Begin at the line below that has "camera: 30 degrees right, 0 degrees up" and stop after the line that has "(541, 382) = (498, 488): none". Please restate only those lines, word for word.
**** Records
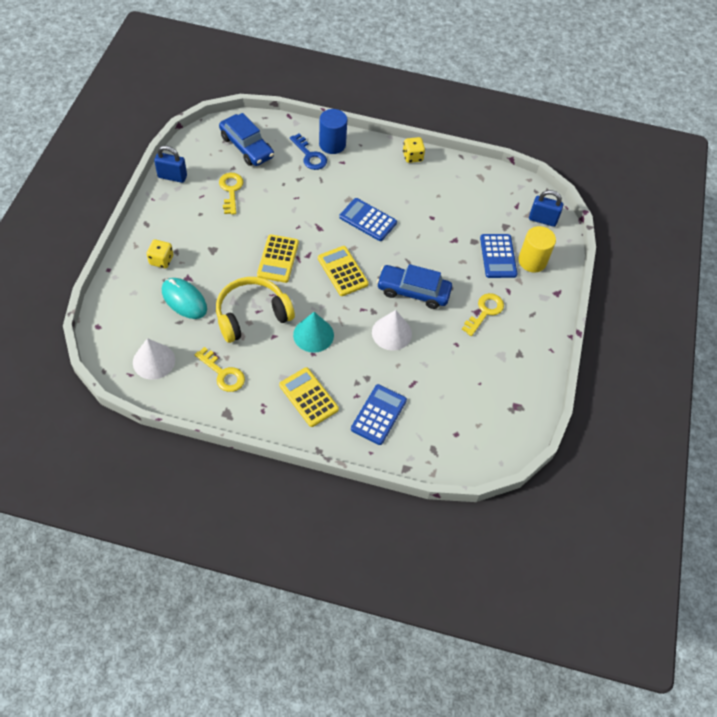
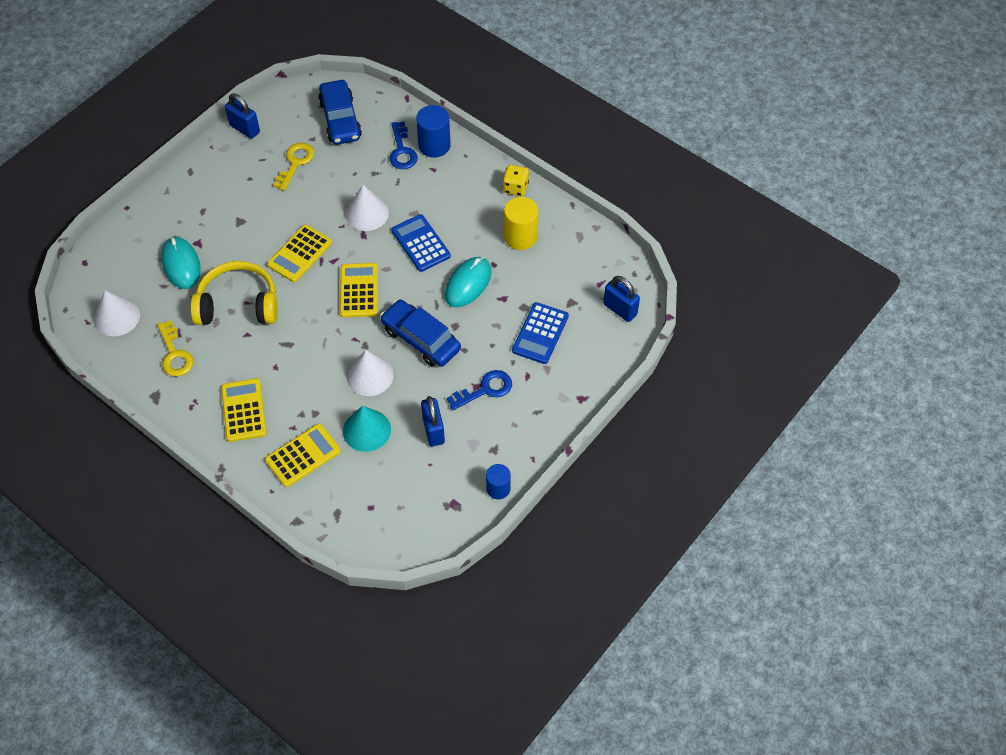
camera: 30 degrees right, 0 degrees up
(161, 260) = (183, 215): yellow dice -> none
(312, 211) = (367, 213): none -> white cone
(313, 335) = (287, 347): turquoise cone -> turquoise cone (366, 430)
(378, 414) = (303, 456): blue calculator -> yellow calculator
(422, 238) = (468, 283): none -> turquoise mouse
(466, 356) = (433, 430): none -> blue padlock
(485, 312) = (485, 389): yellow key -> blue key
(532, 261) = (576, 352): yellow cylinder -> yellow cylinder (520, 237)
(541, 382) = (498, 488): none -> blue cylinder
********
**** Records
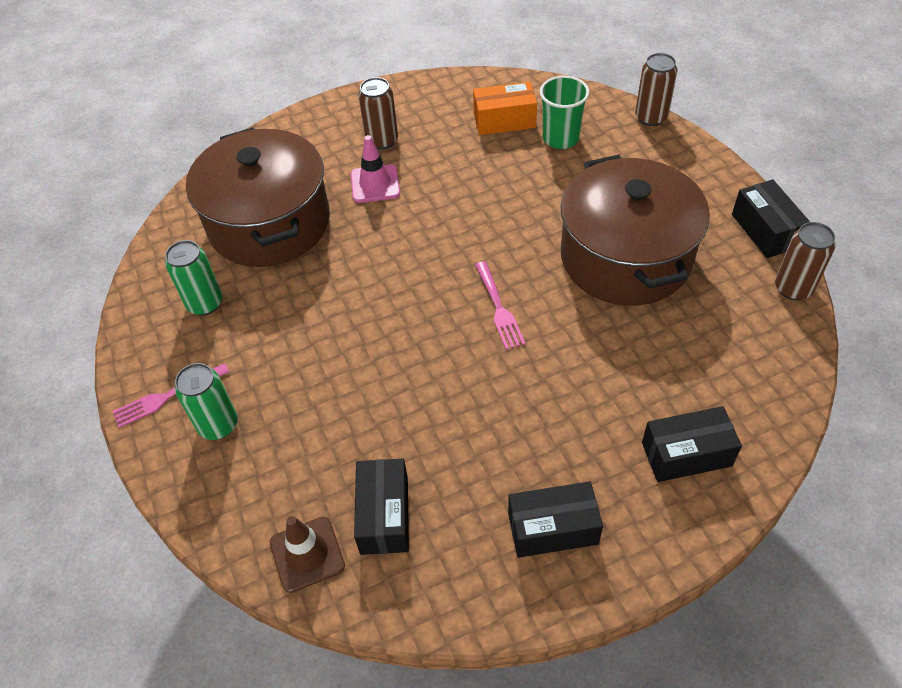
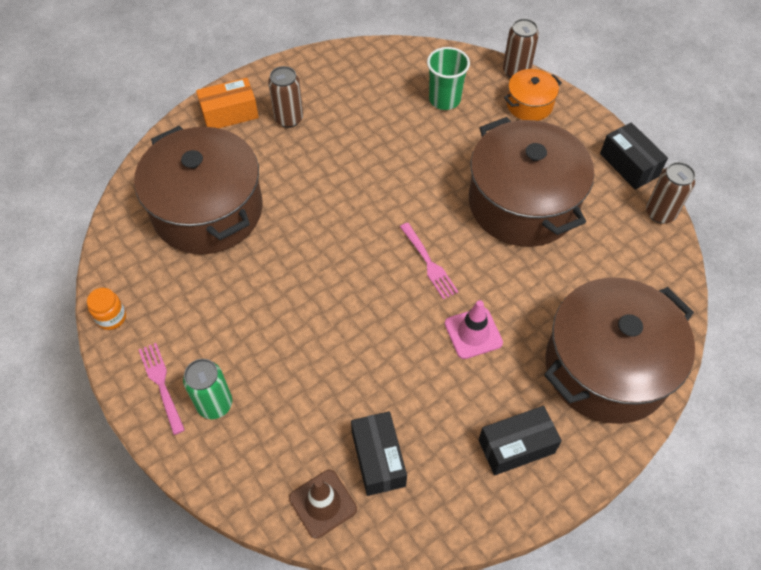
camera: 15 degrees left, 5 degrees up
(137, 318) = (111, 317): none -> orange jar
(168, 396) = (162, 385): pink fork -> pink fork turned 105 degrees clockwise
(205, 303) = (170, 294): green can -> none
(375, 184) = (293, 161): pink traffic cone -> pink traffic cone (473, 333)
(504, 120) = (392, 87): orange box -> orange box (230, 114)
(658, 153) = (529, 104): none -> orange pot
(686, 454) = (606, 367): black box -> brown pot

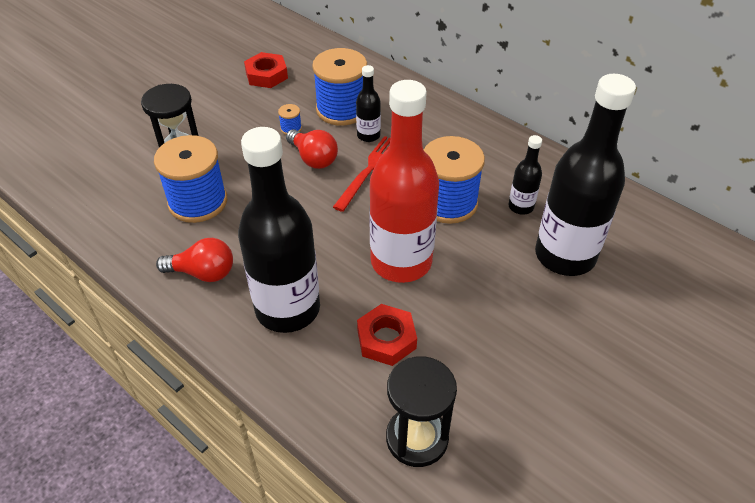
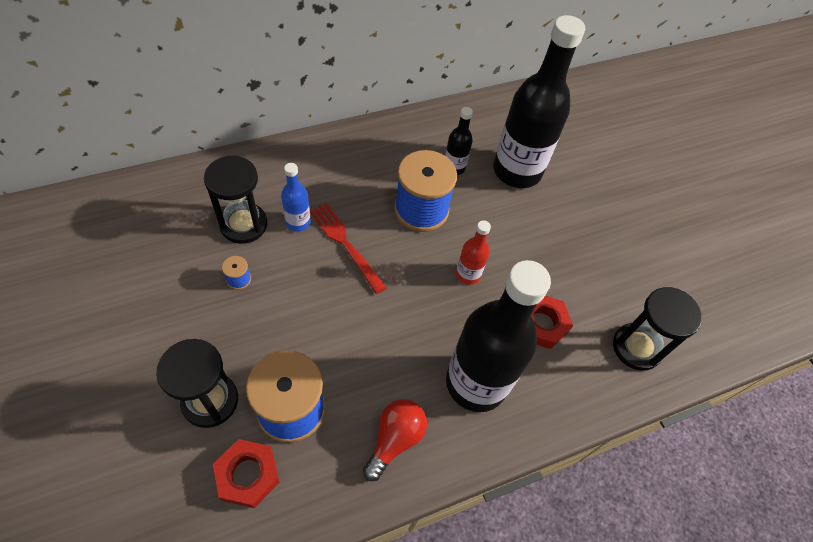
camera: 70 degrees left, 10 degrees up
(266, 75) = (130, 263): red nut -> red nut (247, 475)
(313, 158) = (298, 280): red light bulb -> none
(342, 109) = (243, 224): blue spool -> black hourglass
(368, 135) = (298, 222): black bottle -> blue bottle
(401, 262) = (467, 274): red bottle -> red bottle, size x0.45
********
◆ Output of the task
camera: 30 degrees right, 0 degrees up
(161, 260) = (183, 215): yellow dice -> none
(312, 211) = (367, 213): none -> white cone
(313, 335) = (287, 347): turquoise cone -> turquoise cone (366, 430)
(378, 414) = (303, 456): blue calculator -> yellow calculator
(422, 238) = (468, 283): none -> turquoise mouse
(466, 356) = (433, 430): none -> blue padlock
(485, 312) = (485, 389): yellow key -> blue key
(532, 261) = (576, 352): yellow cylinder -> yellow cylinder (520, 237)
(541, 382) = (498, 488): none -> blue cylinder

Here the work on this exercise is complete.